>>>

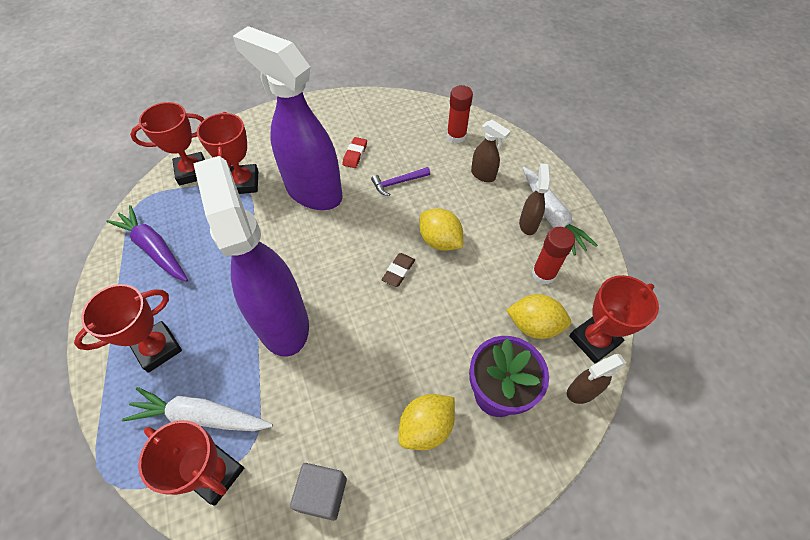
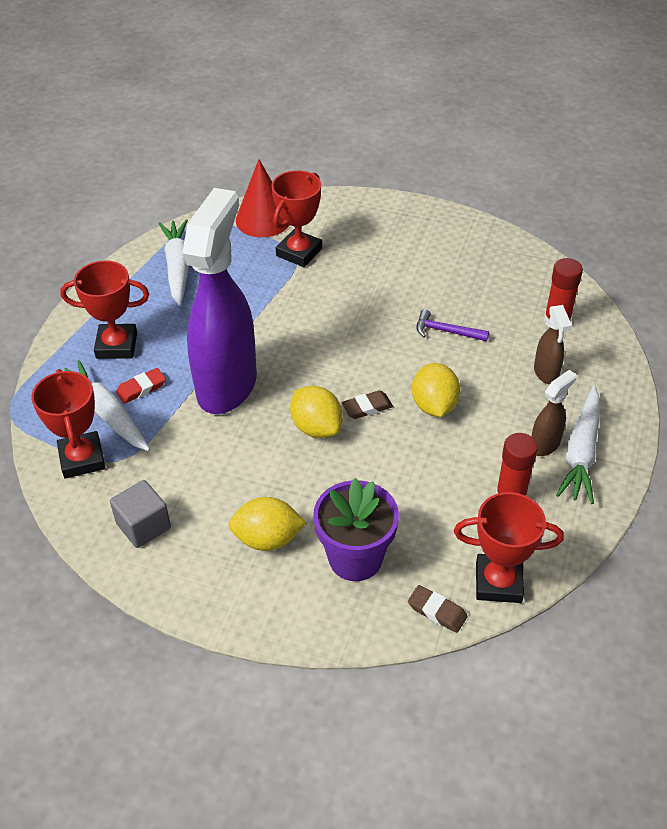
camera: 40 degrees right, 10 degrees down
purple carrot [106,205,188,282] -> white carrot [158,219,189,306]
red trophy [130,102,205,185] -> red cone [236,159,289,237]
purple spray bottle [233,26,343,210] -> none
red eraser [343,137,367,168] -> red eraser moved to [116,368,166,404]
yellow lemon [506,294,571,339] -> yellow lemon moved to [290,386,343,438]
brown spray bottle [567,354,626,404] -> brown eraser [408,585,468,633]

<<<

Goal of the exercise
Nothing but an exact copy of the data above, minus its pictures, should appear in the response.

Exercise solution
camera: 40 degrees right, 10 degrees down
purple carrot [106,205,188,282] -> white carrot [158,219,189,306]
red trophy [130,102,205,185] -> red cone [236,159,289,237]
purple spray bottle [233,26,343,210] -> none
red eraser [343,137,367,168] -> red eraser moved to [116,368,166,404]
yellow lemon [506,294,571,339] -> yellow lemon moved to [290,386,343,438]
brown spray bottle [567,354,626,404] -> brown eraser [408,585,468,633]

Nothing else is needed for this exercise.